▶ Exercise description: Begin at the line containing "purple tree: 2 -> 1" and give again every line to the end of the records, exactly, without the pictures.

Collected data entries:
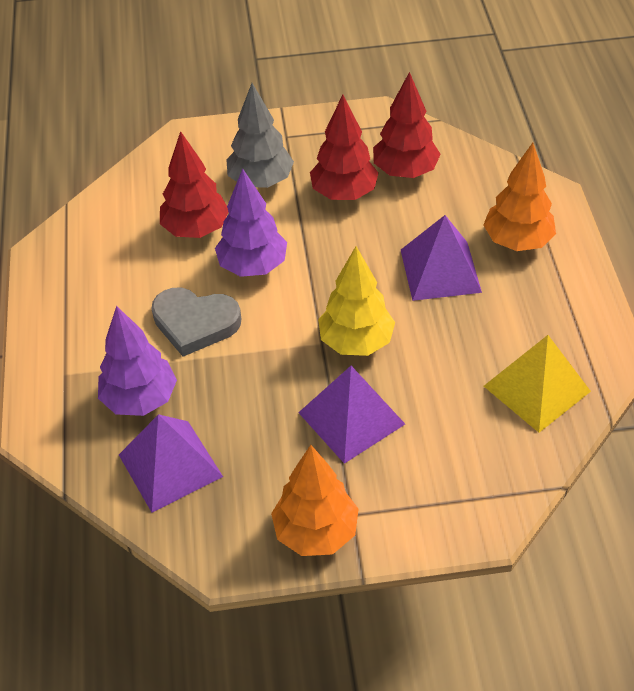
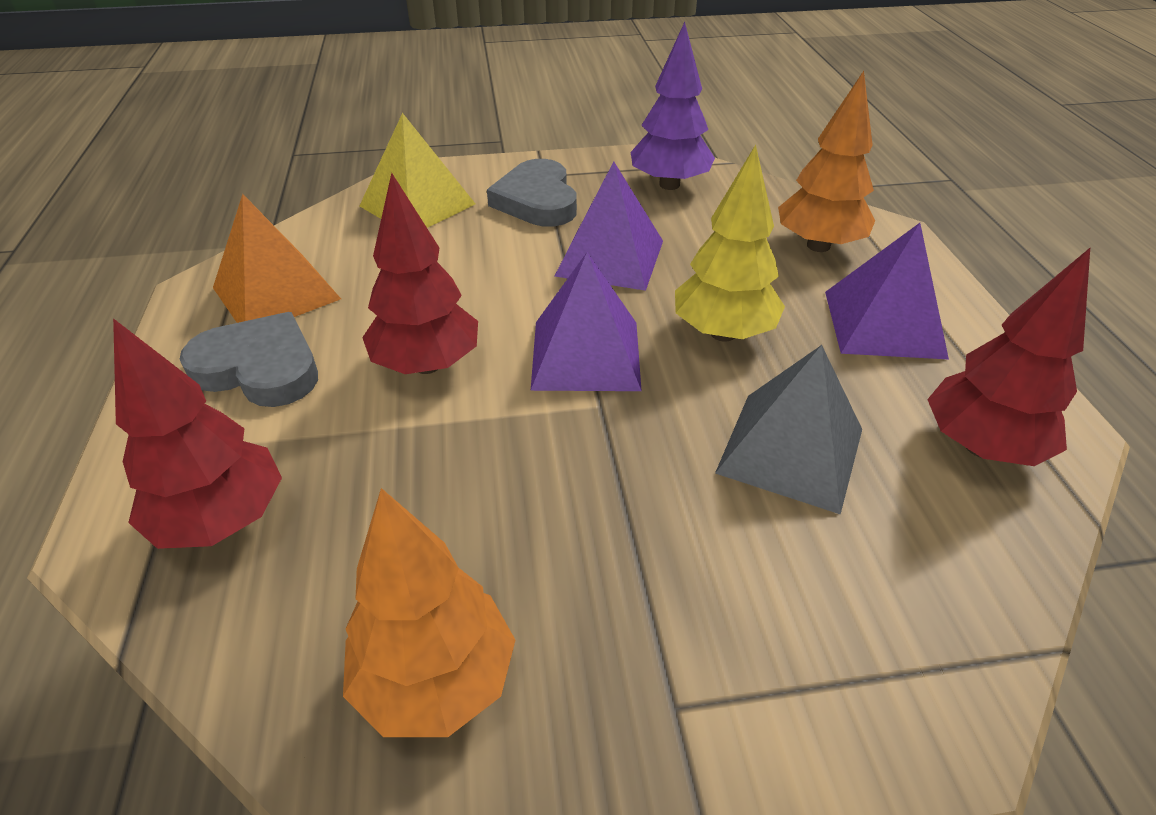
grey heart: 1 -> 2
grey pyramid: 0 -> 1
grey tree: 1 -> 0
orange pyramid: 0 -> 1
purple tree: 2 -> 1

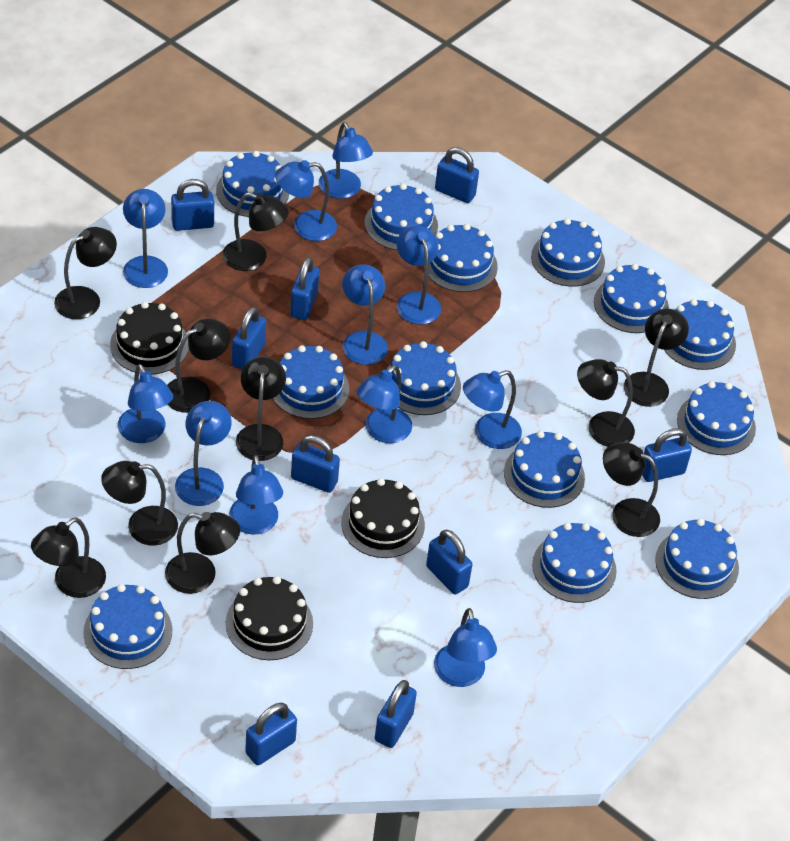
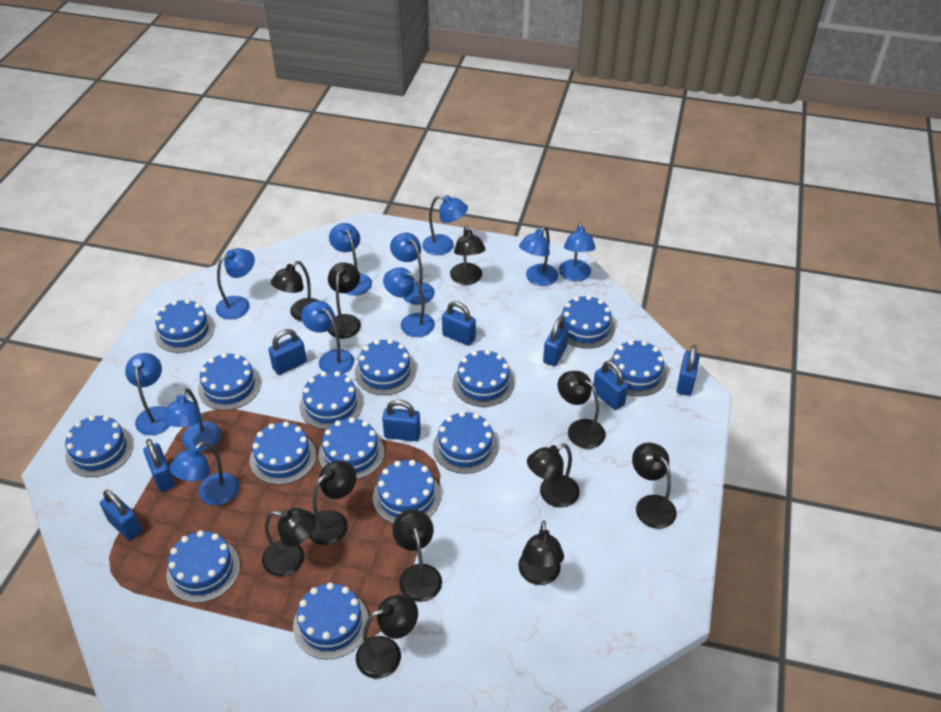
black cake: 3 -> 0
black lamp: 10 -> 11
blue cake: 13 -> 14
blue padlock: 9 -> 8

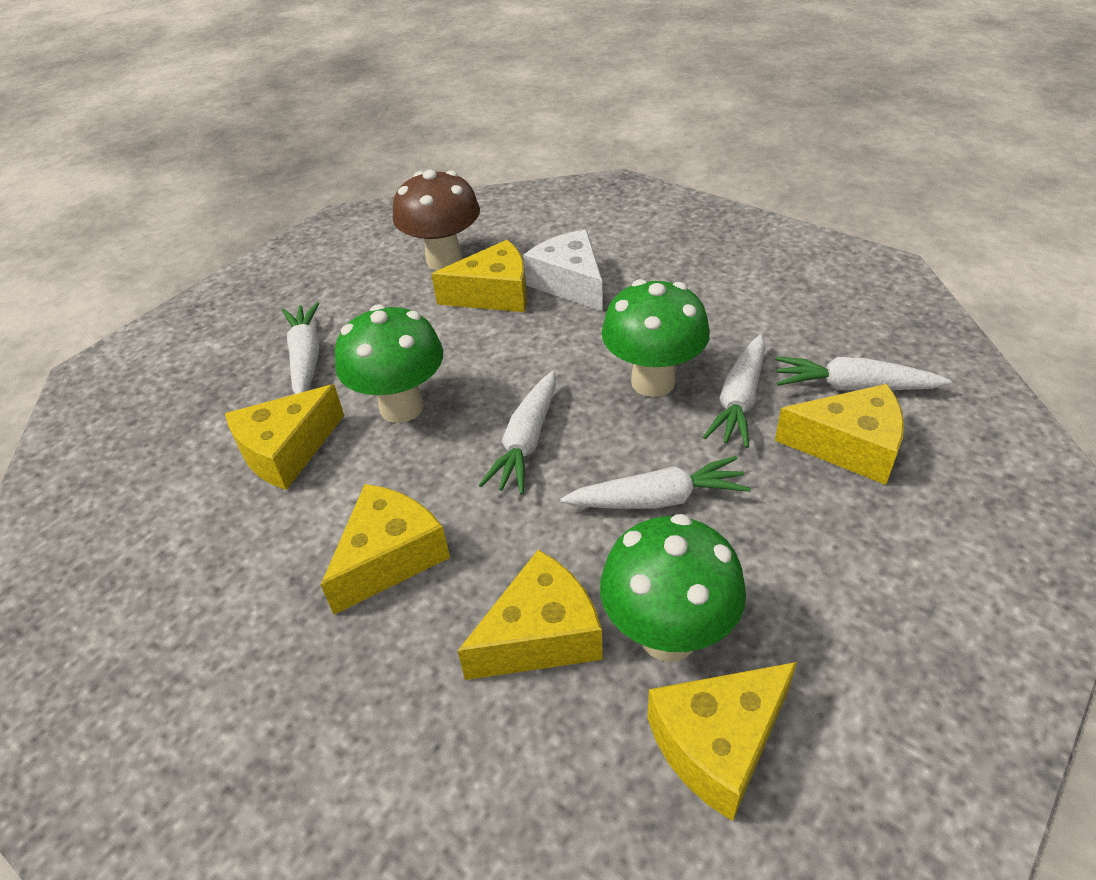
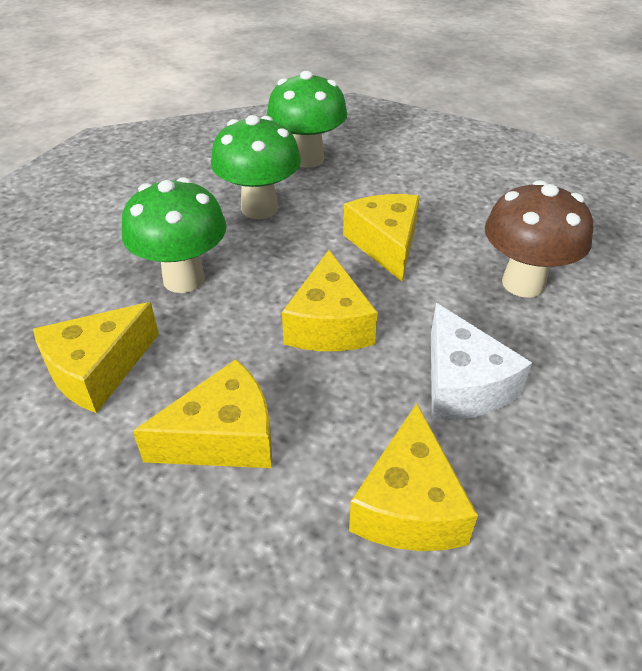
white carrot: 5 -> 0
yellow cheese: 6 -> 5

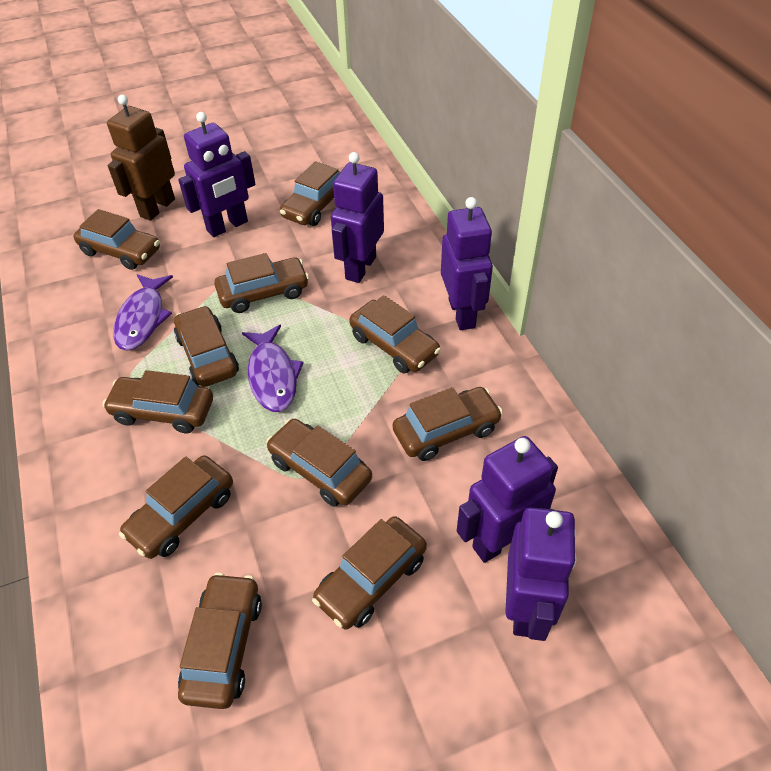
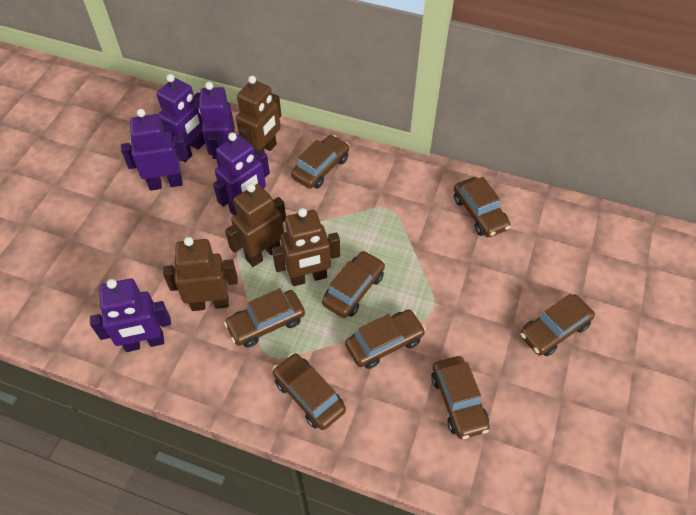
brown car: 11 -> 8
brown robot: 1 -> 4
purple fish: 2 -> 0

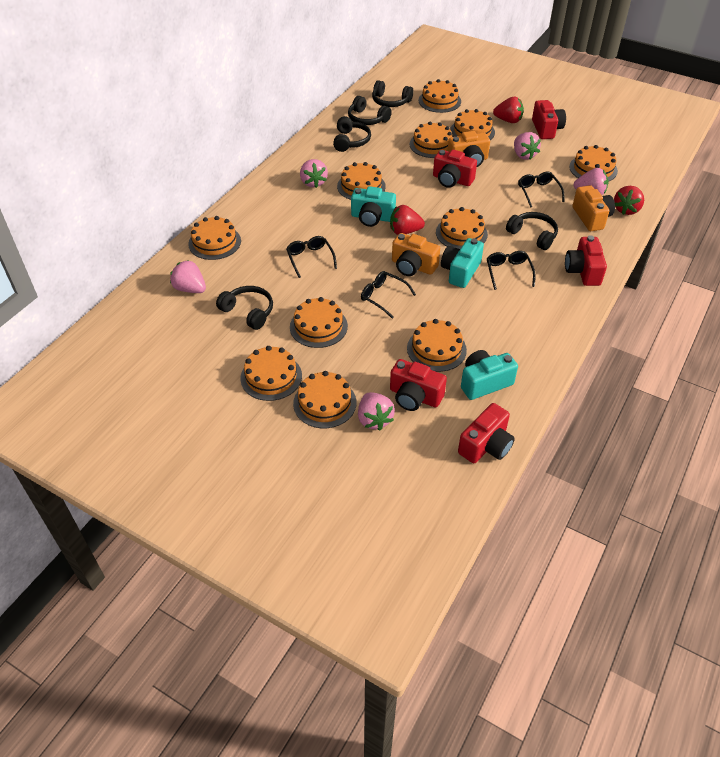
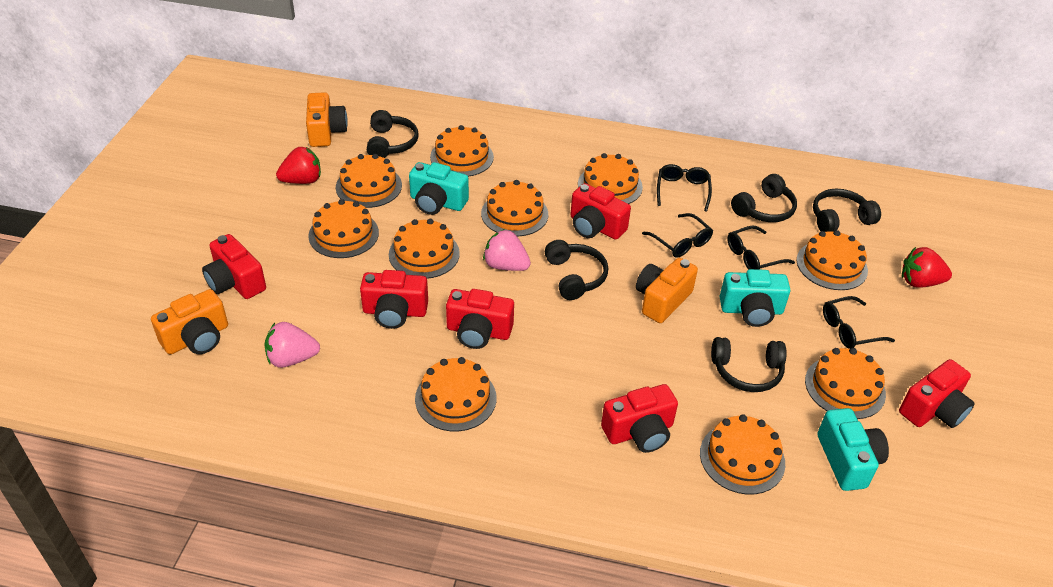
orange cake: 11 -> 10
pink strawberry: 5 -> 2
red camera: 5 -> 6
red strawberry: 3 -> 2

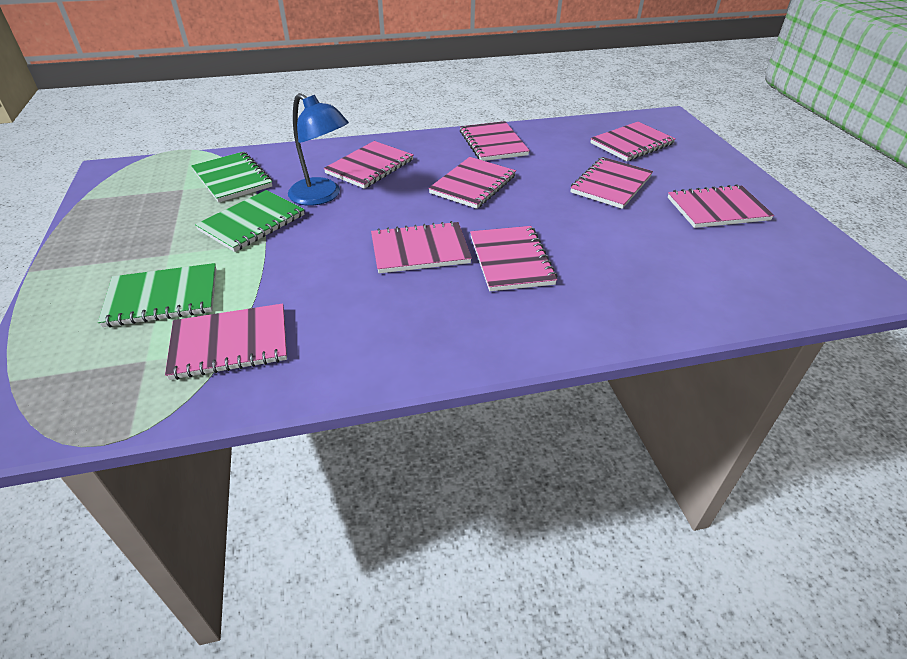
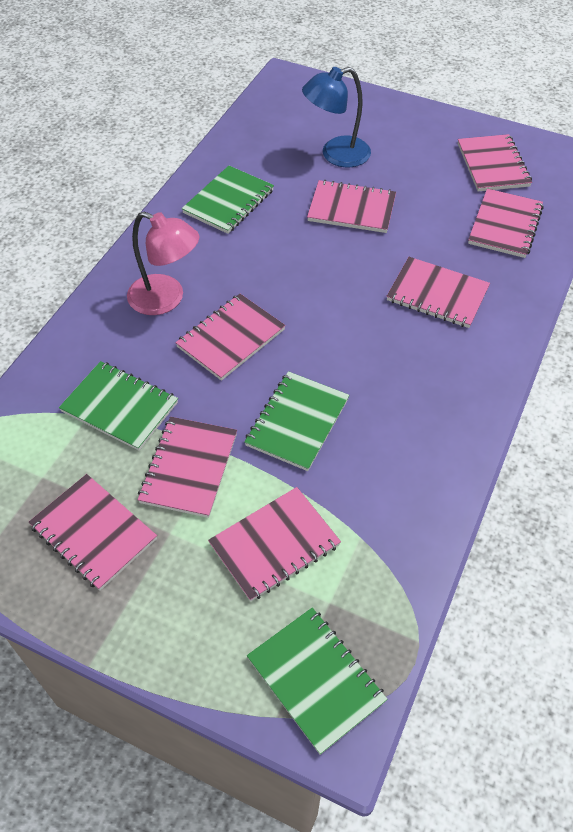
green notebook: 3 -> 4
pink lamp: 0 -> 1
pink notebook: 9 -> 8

▶ Written response:
purple tree: 2 -> 1

black cake: 3 -> 0
black lamp: 10 -> 11
blue cake: 13 -> 14
blue padlock: 9 -> 8

white carrot: 5 -> 0
yellow cheese: 6 -> 5

brown car: 11 -> 8
brown robot: 1 -> 4
purple fish: 2 -> 0

orange cake: 11 -> 10
pink strawberry: 5 -> 2
red camera: 5 -> 6
red strawberry: 3 -> 2

green notebook: 3 -> 4
pink lamp: 0 -> 1
pink notebook: 9 -> 8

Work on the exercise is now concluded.